* What to produce *
Please copy out every line in the records below that includes the word "STEPPER".

━━ Data shown ━━

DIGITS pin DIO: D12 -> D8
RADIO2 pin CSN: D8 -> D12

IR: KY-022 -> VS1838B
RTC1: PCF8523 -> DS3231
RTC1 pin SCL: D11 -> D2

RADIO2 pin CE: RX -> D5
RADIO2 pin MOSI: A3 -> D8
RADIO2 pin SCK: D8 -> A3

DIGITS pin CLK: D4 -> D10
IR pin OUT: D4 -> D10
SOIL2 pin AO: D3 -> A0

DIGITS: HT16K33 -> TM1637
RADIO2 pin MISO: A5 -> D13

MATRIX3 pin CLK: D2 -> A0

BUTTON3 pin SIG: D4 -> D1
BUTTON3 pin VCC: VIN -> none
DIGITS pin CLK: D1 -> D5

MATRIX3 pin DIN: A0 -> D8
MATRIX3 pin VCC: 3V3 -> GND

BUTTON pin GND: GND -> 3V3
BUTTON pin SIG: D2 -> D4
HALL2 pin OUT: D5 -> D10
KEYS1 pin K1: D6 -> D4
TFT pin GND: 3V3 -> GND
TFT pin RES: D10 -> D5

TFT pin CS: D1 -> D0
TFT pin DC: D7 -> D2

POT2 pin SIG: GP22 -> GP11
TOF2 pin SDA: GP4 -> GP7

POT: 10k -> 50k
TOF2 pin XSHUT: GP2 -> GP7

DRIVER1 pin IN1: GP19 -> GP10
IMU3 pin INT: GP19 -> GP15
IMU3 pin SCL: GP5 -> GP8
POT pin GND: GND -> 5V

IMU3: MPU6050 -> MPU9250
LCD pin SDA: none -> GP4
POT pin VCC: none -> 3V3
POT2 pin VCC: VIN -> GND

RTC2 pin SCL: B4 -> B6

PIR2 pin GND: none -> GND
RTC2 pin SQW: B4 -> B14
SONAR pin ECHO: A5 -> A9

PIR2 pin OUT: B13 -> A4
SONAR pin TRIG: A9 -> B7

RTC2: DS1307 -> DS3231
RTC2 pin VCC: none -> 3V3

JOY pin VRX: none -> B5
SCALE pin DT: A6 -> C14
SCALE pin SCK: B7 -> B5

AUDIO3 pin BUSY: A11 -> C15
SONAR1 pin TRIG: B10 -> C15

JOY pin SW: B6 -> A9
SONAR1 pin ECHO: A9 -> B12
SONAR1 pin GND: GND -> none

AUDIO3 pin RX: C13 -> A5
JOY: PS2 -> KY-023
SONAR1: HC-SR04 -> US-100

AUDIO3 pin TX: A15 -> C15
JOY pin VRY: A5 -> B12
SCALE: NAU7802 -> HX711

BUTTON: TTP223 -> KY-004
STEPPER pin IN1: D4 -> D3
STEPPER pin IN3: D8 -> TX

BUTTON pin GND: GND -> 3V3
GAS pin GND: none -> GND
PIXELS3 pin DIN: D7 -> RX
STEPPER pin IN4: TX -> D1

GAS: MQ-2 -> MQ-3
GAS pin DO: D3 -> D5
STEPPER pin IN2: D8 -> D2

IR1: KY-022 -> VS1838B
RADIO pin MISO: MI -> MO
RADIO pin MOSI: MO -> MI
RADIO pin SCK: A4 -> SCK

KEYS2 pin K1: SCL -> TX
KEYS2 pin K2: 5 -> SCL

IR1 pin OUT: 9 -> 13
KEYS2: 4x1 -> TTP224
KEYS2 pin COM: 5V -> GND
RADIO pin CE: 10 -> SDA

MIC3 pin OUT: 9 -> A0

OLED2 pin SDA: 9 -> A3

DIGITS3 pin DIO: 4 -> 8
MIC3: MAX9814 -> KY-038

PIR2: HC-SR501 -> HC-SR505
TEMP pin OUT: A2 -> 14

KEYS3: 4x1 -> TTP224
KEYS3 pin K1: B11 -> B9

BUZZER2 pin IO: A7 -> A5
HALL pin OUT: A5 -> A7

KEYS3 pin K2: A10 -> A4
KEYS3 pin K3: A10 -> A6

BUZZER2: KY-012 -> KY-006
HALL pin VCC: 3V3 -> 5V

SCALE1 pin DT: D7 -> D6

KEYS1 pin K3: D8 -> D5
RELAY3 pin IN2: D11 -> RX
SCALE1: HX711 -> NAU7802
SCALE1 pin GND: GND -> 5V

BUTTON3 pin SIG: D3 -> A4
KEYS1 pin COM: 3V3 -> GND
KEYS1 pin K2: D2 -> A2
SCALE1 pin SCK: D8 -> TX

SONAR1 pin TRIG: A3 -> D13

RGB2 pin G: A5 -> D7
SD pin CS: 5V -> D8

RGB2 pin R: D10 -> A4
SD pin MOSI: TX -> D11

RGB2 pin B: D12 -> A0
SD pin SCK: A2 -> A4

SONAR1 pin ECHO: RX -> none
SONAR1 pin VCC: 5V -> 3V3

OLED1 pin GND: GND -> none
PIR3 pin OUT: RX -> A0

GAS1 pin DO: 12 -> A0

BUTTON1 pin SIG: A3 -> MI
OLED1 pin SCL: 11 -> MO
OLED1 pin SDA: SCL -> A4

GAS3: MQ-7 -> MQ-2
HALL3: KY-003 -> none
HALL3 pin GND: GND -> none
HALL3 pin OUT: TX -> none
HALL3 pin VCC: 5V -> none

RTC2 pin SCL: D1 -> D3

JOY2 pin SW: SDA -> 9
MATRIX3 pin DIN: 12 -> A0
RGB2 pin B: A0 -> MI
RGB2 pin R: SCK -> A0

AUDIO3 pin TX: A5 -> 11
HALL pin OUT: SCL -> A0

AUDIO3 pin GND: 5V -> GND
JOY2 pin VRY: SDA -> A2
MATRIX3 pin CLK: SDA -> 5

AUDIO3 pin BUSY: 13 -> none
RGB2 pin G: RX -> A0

━━━

* Response area *
STEPPER pin IN1: D4 -> D3
STEPPER pin IN3: D8 -> TX
STEPPER pin IN4: TX -> D1
STEPPER pin IN2: D8 -> D2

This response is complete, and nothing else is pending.